──────── Given material
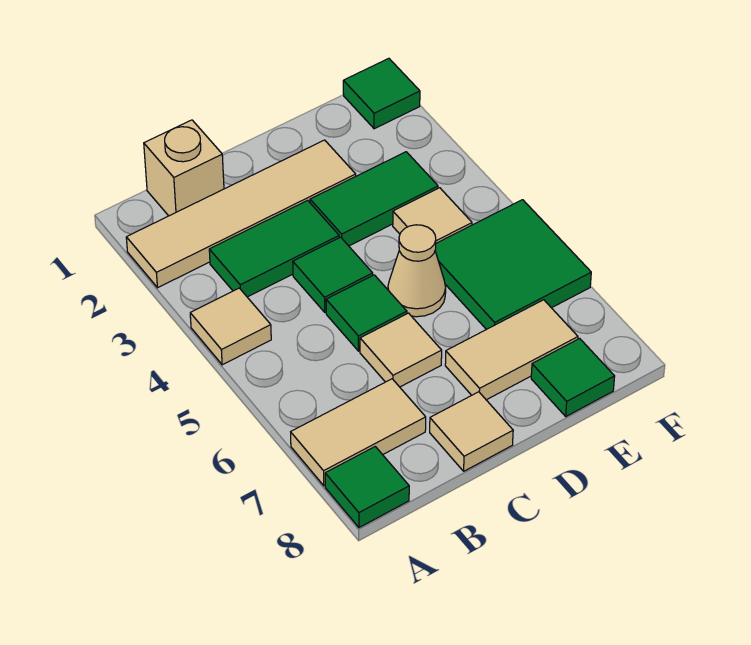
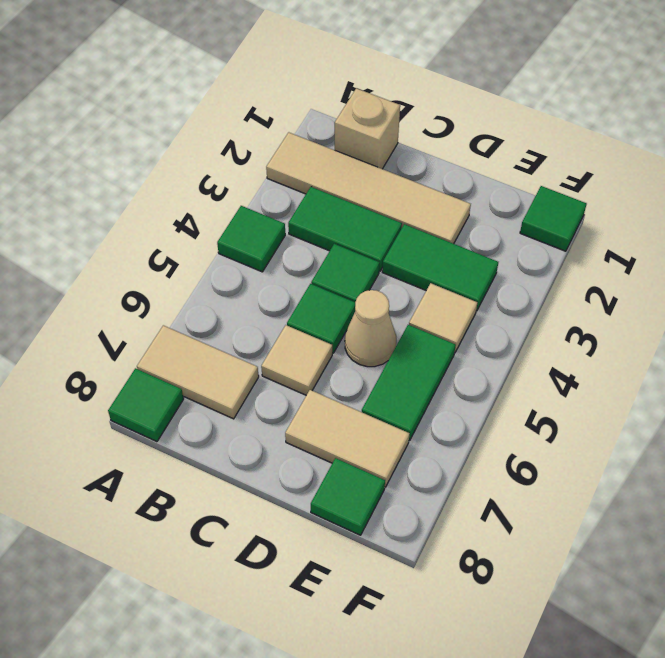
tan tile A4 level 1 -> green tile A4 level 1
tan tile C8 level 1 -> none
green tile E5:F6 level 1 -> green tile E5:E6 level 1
────────────────
> **Exercise directions**: Go through the listing above and find each line containing the string "green"; copy those lines.

> **Result**:
tan tile A4 level 1 -> green tile A4 level 1
green tile E5:F6 level 1 -> green tile E5:E6 level 1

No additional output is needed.